# GIVEN MATERIAL
%%
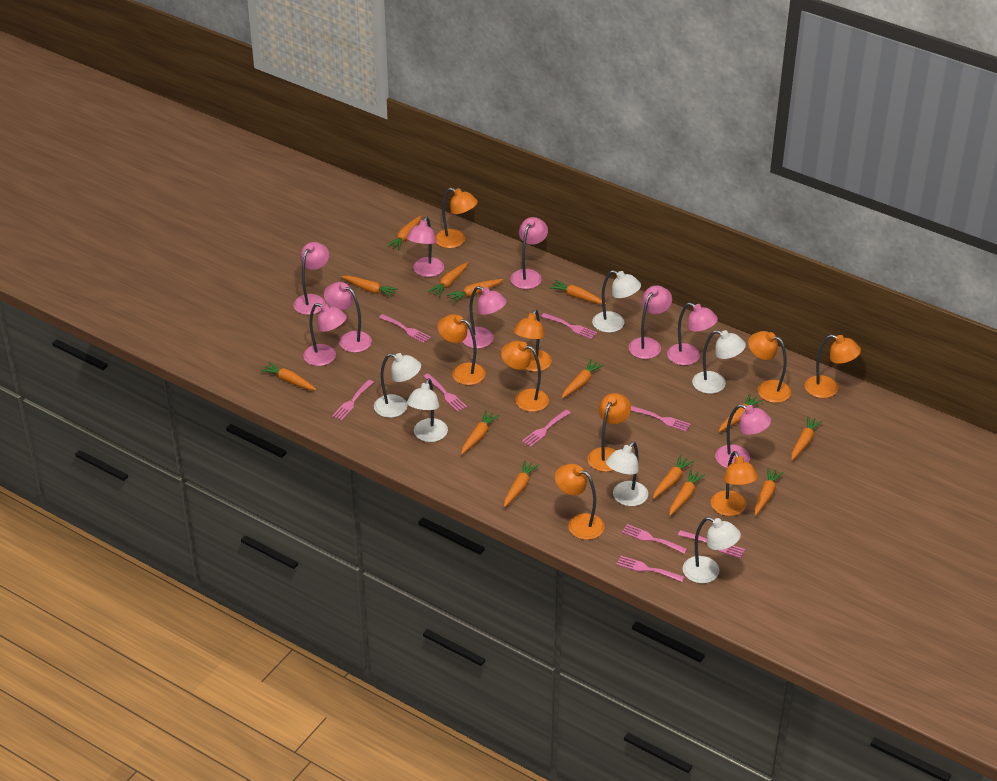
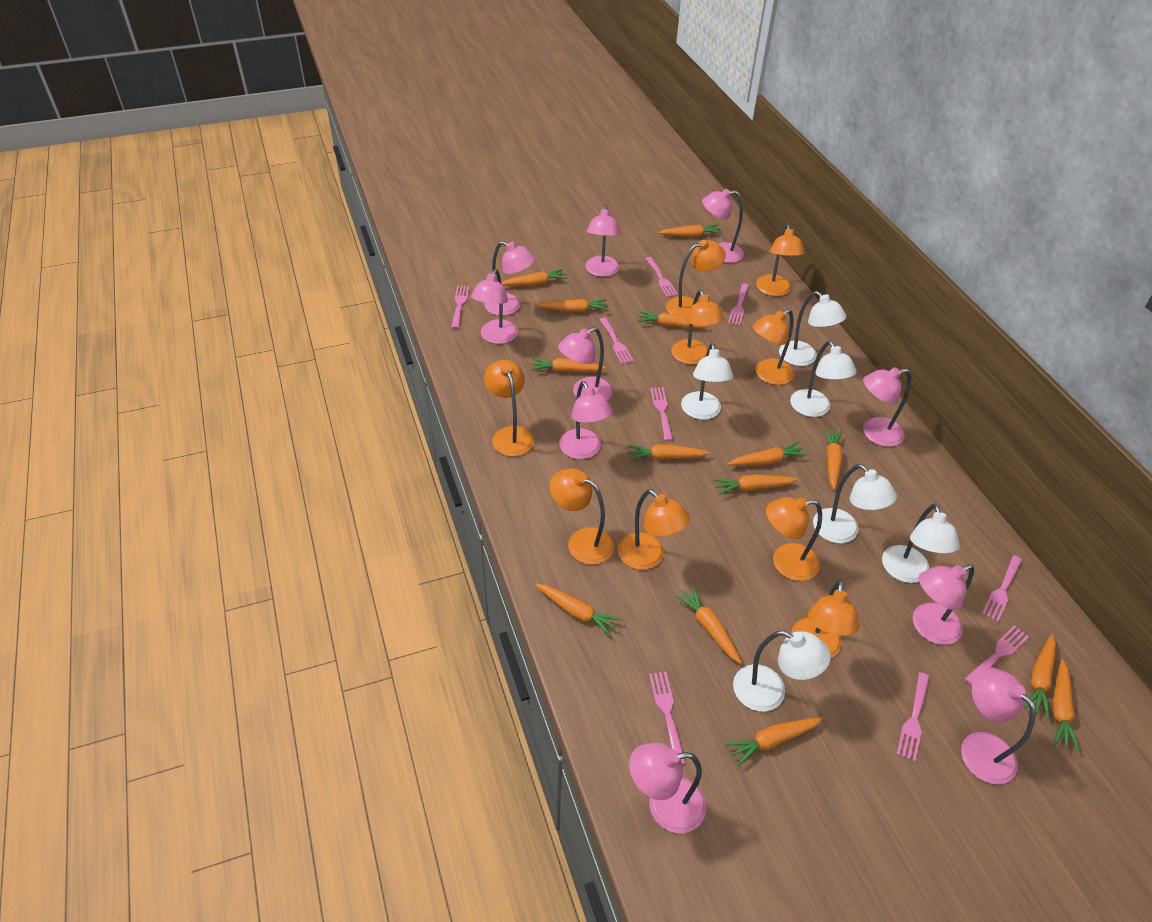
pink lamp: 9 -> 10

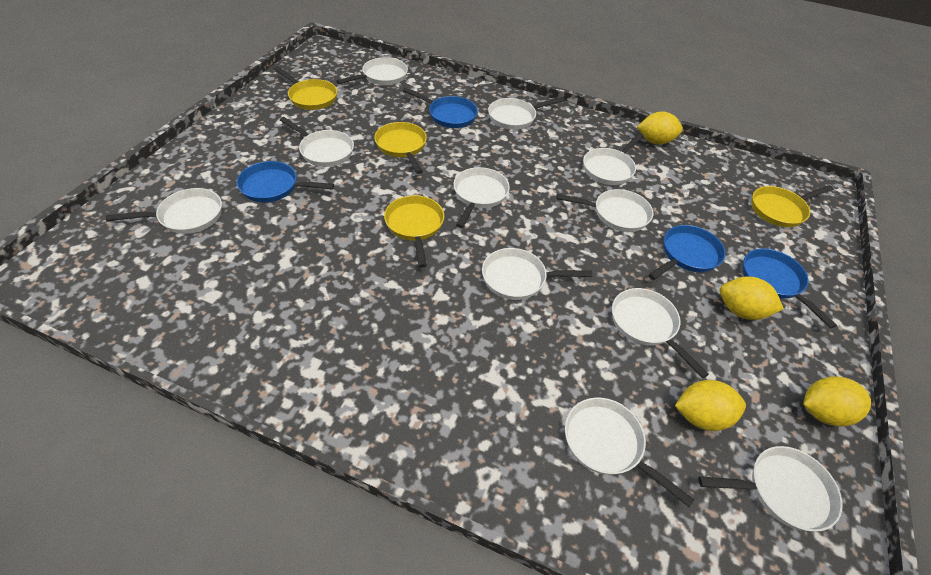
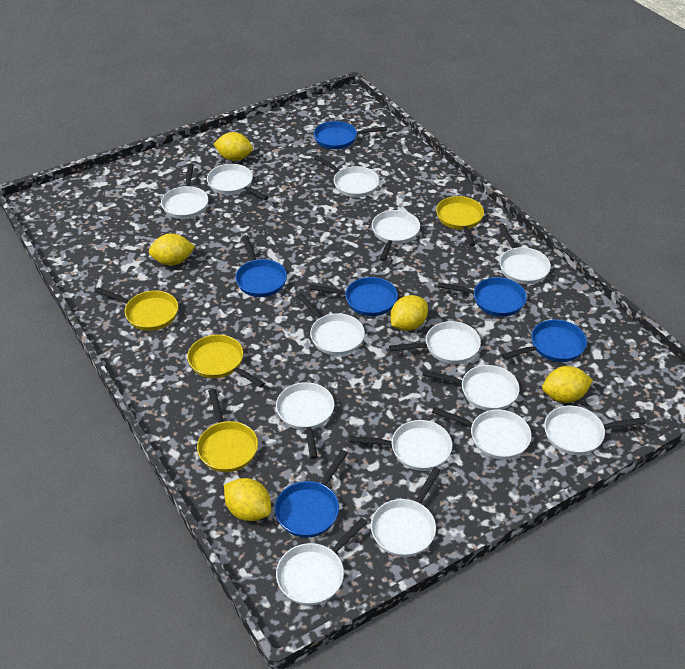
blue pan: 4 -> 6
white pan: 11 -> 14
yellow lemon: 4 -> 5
%%
# WHAT IS REQUIRED
Please set down the whole listing above exactly and skip every picture.

# RESULT
pink lamp: 9 -> 10

blue pan: 4 -> 6
white pan: 11 -> 14
yellow lemon: 4 -> 5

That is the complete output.